(INPUT DATA Opens)

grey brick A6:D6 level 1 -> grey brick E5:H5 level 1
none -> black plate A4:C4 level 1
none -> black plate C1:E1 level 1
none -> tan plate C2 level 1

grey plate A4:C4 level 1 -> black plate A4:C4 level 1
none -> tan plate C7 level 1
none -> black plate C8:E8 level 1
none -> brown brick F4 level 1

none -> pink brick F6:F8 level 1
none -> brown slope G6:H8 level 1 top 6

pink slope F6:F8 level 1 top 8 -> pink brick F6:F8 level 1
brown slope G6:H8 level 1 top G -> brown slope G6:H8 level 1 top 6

(INPUT DATA Closes)
(INPUT DATA Opens)

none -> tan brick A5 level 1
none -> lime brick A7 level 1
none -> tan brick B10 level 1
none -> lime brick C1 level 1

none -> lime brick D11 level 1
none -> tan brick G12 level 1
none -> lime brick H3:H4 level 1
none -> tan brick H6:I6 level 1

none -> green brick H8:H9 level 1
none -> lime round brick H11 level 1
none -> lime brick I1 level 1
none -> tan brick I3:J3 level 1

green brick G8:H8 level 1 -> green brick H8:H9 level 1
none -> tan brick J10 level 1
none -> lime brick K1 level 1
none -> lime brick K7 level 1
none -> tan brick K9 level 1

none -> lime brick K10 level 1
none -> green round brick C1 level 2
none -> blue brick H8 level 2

(INPUT DATA Closes)
(INPUT DATA Opens)

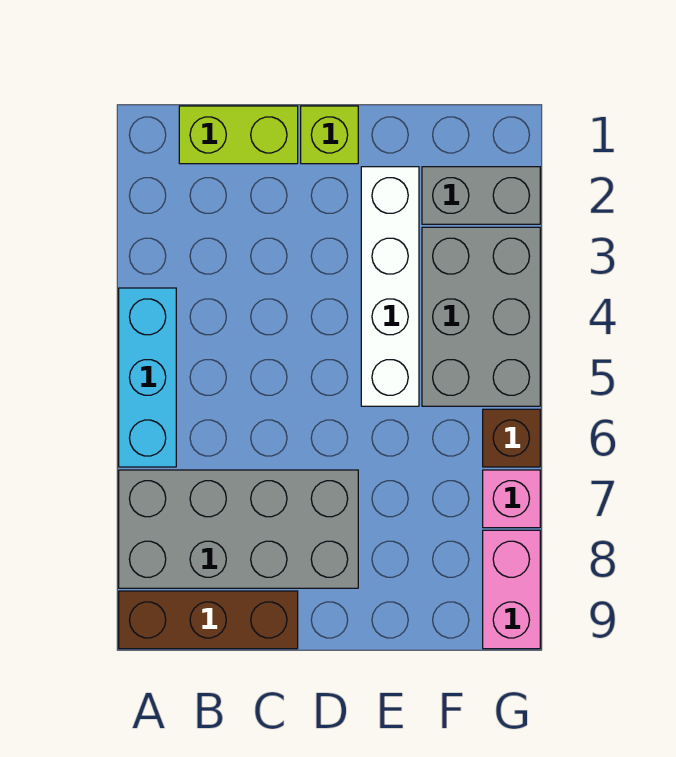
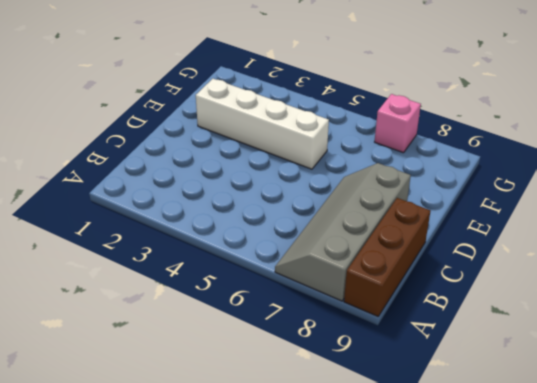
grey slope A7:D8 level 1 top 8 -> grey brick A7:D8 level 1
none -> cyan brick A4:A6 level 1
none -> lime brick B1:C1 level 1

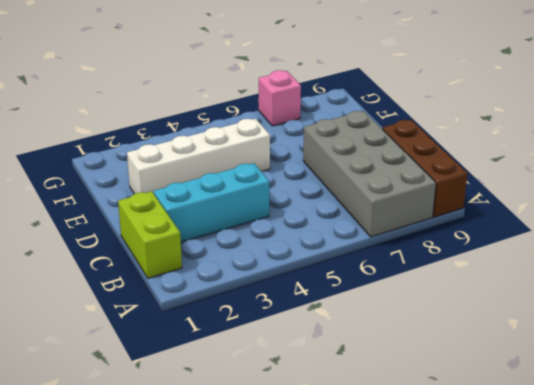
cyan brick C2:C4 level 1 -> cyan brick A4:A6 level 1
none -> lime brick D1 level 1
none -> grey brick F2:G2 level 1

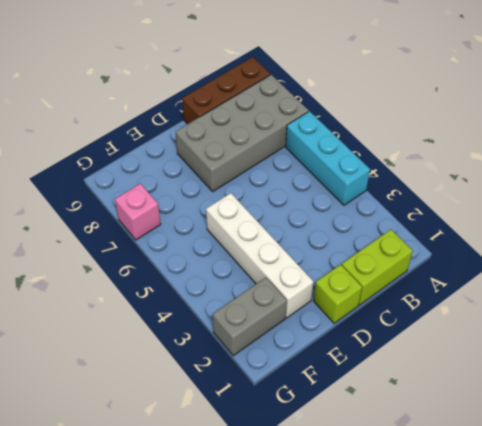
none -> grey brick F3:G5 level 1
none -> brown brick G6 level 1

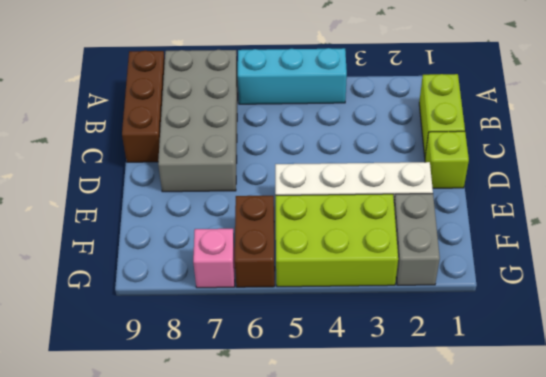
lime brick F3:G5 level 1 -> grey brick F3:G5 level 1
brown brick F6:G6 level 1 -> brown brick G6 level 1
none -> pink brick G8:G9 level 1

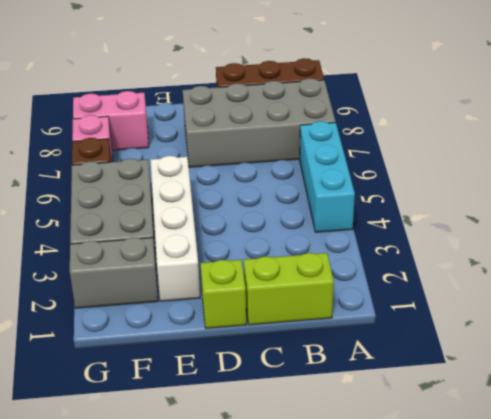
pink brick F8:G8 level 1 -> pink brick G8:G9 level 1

(INPUT DATA Closes)

» **EXERCISE OBJECTIVE**
Write down exactly the span of lines above from the one containing "none -> tan brick I3:J3 level 1" to the one containing "none -> blue brick H8 level 2", both ends included.

» **ANSWER BELOW**
none -> tan brick I3:J3 level 1

green brick G8:H8 level 1 -> green brick H8:H9 level 1
none -> tan brick J10 level 1
none -> lime brick K1 level 1
none -> lime brick K7 level 1
none -> tan brick K9 level 1

none -> lime brick K10 level 1
none -> green round brick C1 level 2
none -> blue brick H8 level 2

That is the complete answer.